*INFORMATION GIVEN:*
---*---

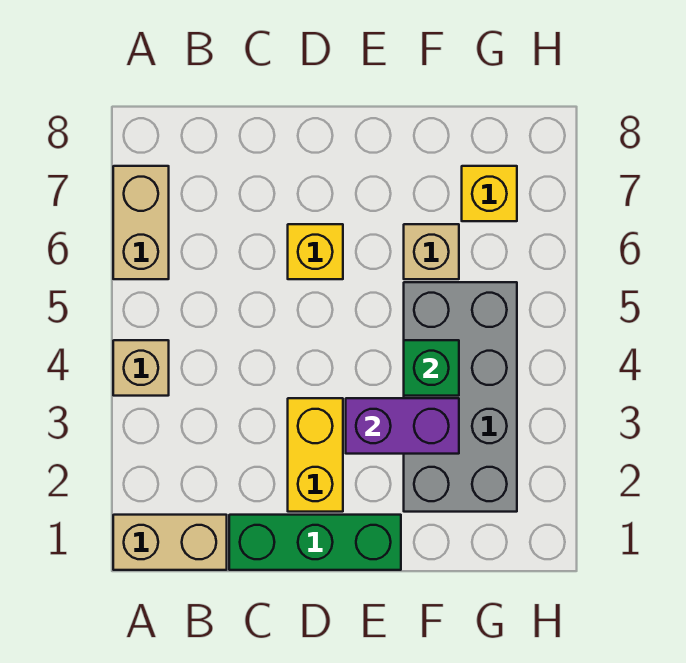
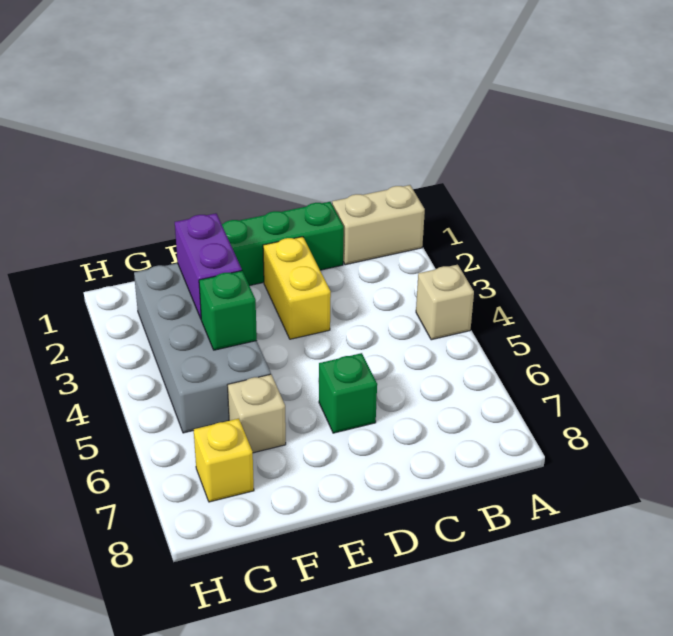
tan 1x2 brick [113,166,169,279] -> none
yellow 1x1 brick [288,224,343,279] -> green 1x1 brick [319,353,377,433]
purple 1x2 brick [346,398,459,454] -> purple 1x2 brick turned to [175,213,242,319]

---*---

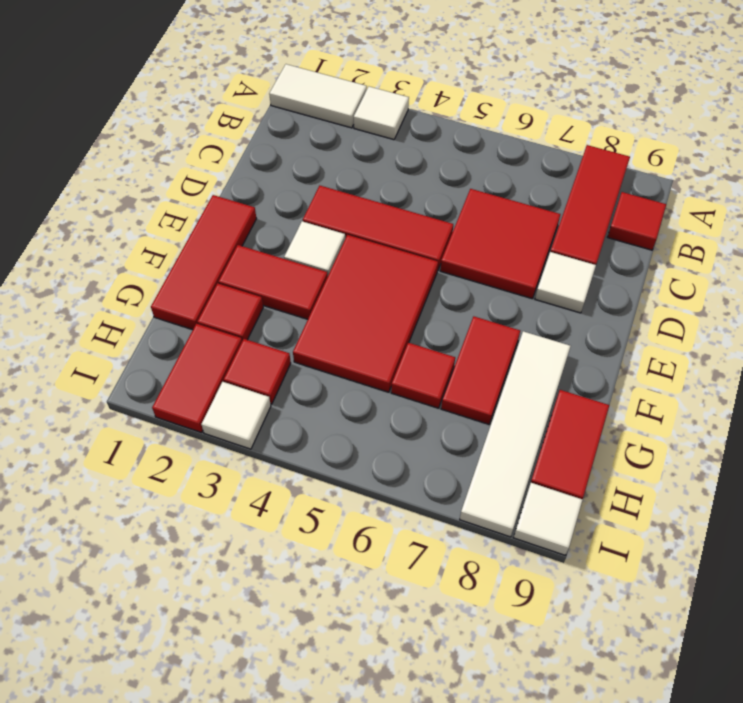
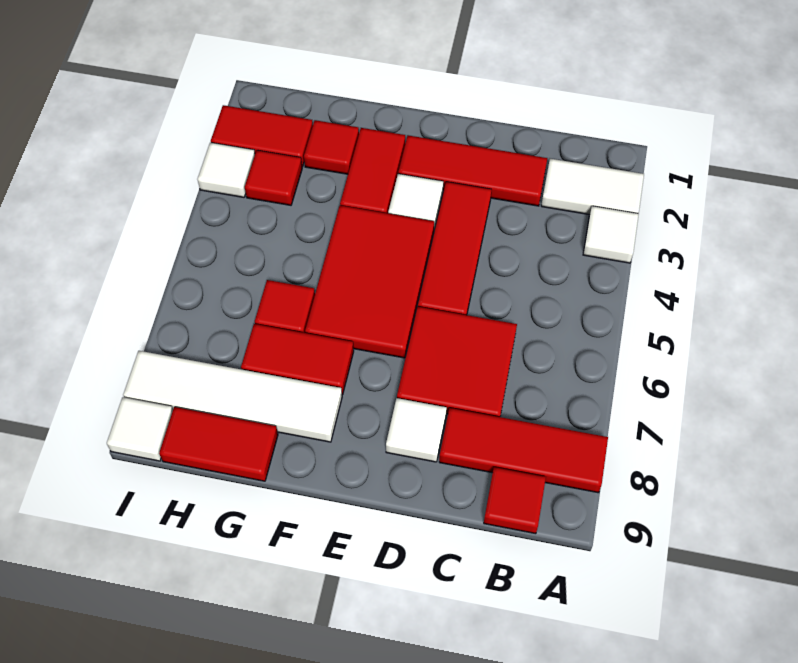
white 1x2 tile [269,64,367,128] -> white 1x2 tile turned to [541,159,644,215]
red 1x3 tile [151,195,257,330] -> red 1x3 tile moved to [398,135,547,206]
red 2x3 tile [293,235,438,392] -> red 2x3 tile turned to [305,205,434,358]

---*---

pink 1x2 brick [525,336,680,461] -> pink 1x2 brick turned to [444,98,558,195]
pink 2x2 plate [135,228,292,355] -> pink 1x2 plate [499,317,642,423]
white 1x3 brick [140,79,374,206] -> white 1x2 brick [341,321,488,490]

---*---

Copy out, from the records above, every line that holds the string "turned".

*PROBLEM SOLUTION:*
purple 1x2 brick [346,398,459,454] -> purple 1x2 brick turned to [175,213,242,319]
white 1x2 tile [269,64,367,128] -> white 1x2 tile turned to [541,159,644,215]
red 2x3 tile [293,235,438,392] -> red 2x3 tile turned to [305,205,434,358]
pink 1x2 brick [525,336,680,461] -> pink 1x2 brick turned to [444,98,558,195]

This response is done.